▶ _Exercise brief_:
Below are some records. Return exactly the lines from the one containing "J204 pin 3: none -> VA" through the one containing "SW203: button (SCL, VA) -> button (RESET, VA)", both included, and only those.

▶ _Change detection data_:
*** Begin section ***

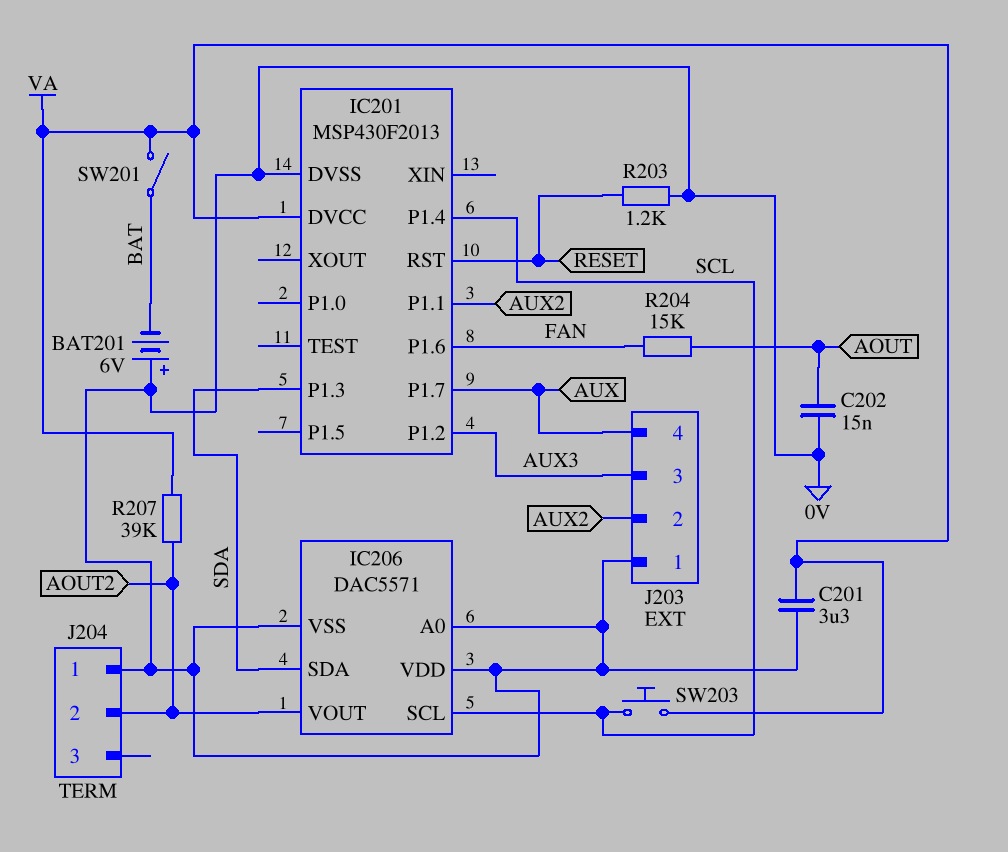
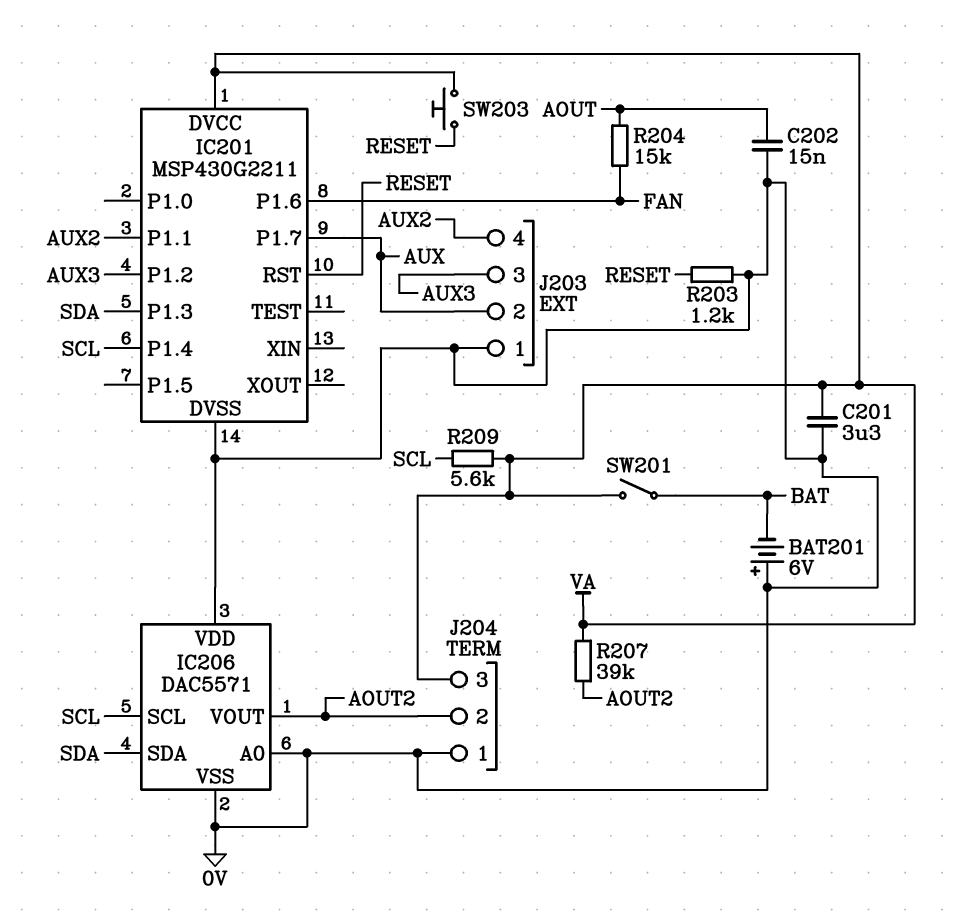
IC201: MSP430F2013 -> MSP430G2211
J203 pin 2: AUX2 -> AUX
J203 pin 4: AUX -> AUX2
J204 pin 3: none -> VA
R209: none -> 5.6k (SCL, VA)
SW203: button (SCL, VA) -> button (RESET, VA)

*** End section ***
*** Begin section ***

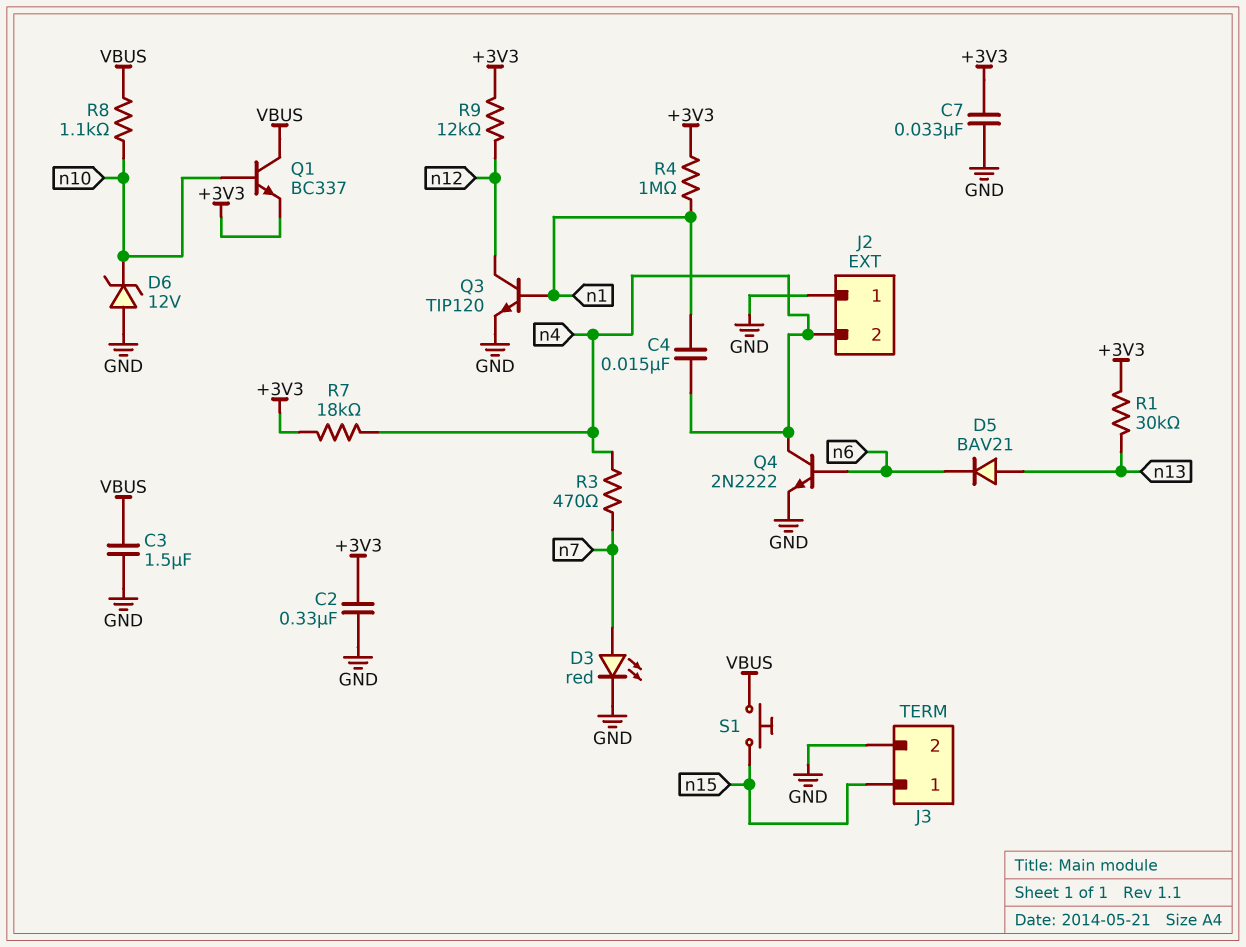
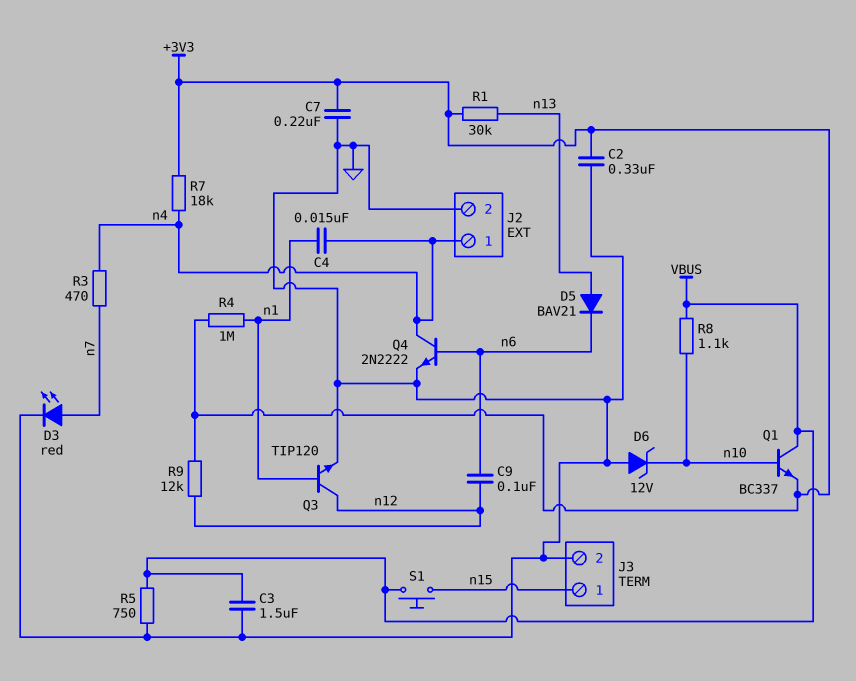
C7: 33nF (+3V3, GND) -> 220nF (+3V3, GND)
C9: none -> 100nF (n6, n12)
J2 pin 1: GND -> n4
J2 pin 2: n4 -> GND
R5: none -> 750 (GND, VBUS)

*** End section ***

▶ _Response to the task_:
J204 pin 3: none -> VA
R209: none -> 5.6k (SCL, VA)
SW203: button (SCL, VA) -> button (RESET, VA)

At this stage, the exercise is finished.